Excerpted data:
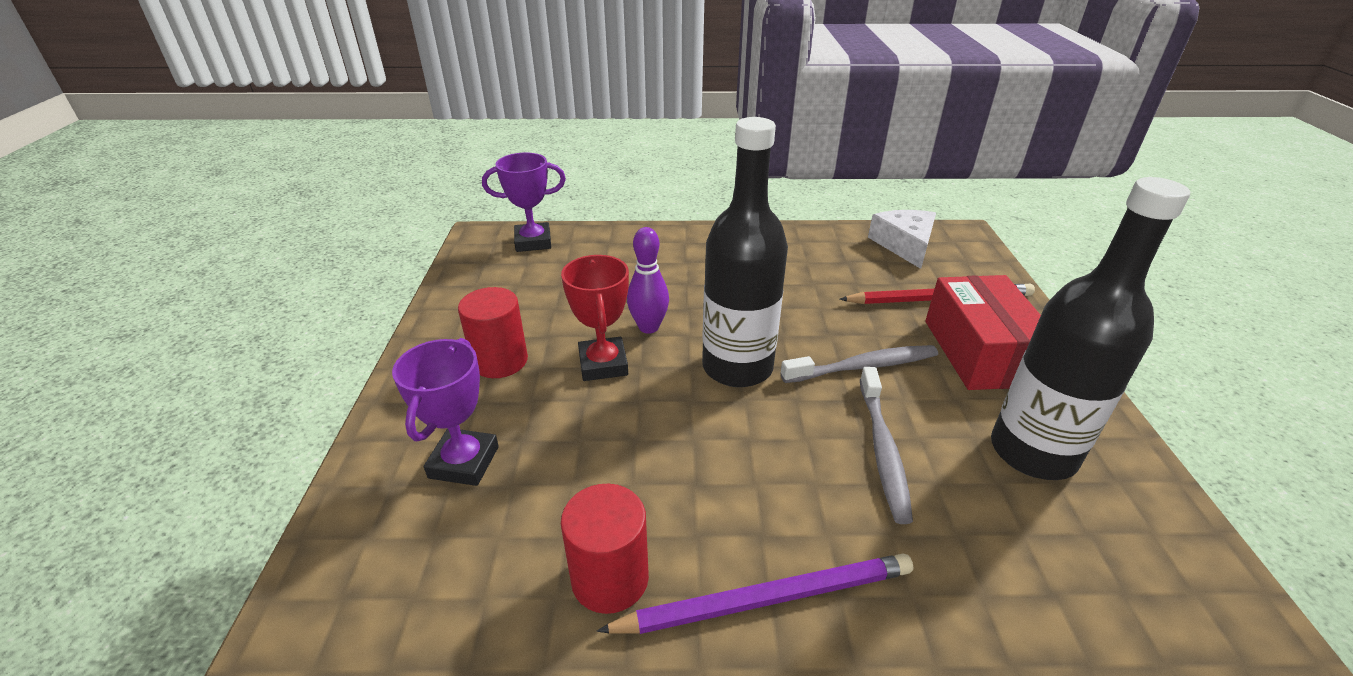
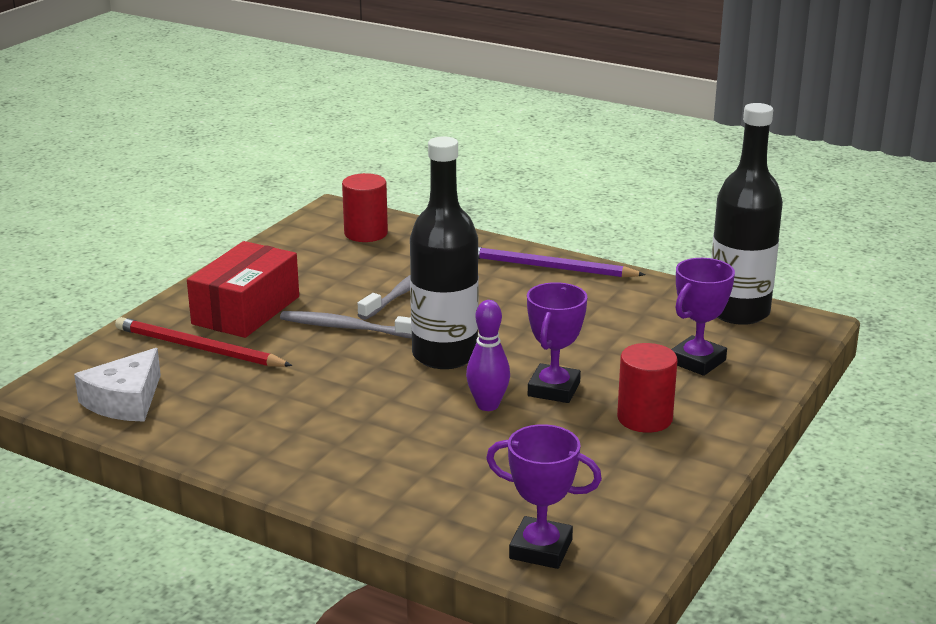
camera: 150 degrees left, 10 degrees down
(603, 364) = (554, 389): red trophy -> purple trophy
(610, 578) = (626, 293): red cylinder -> red cylinder (366, 233)
(1032, 452) = (318, 266): black bottle -> black bottle (738, 312)

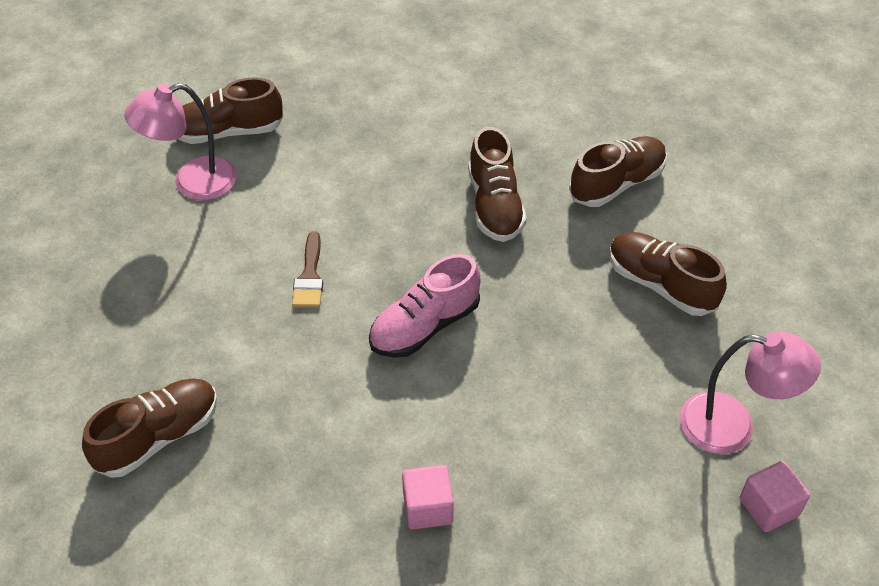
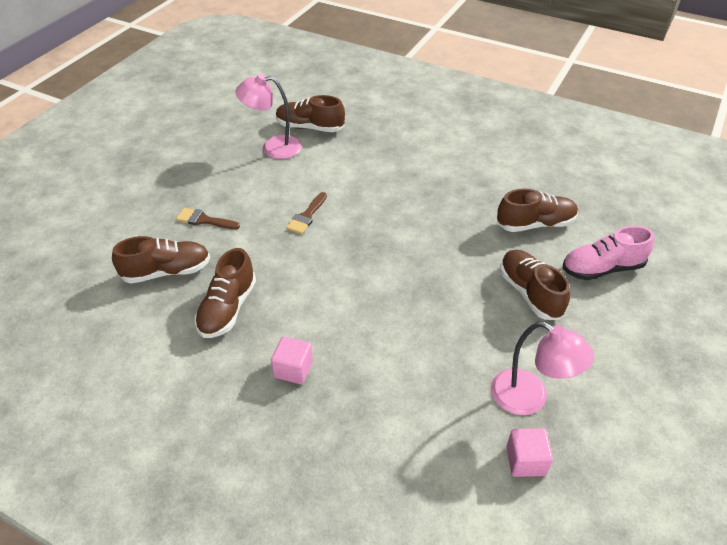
camera: 25 degrees right, 5 degrees down
(162, 336) = (204, 220): none -> brown brush
(424, 326) = (358, 265): pink shoe -> pink shoe (602, 269)
(495, 205) = (445, 212): brown shoe -> brown shoe (227, 309)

Directions for this task:
Look through the entries for lines containing the word "shoe" and return each one.

Reply to the task:
(424, 326) = (358, 265): pink shoe -> pink shoe (602, 269)
(495, 205) = (445, 212): brown shoe -> brown shoe (227, 309)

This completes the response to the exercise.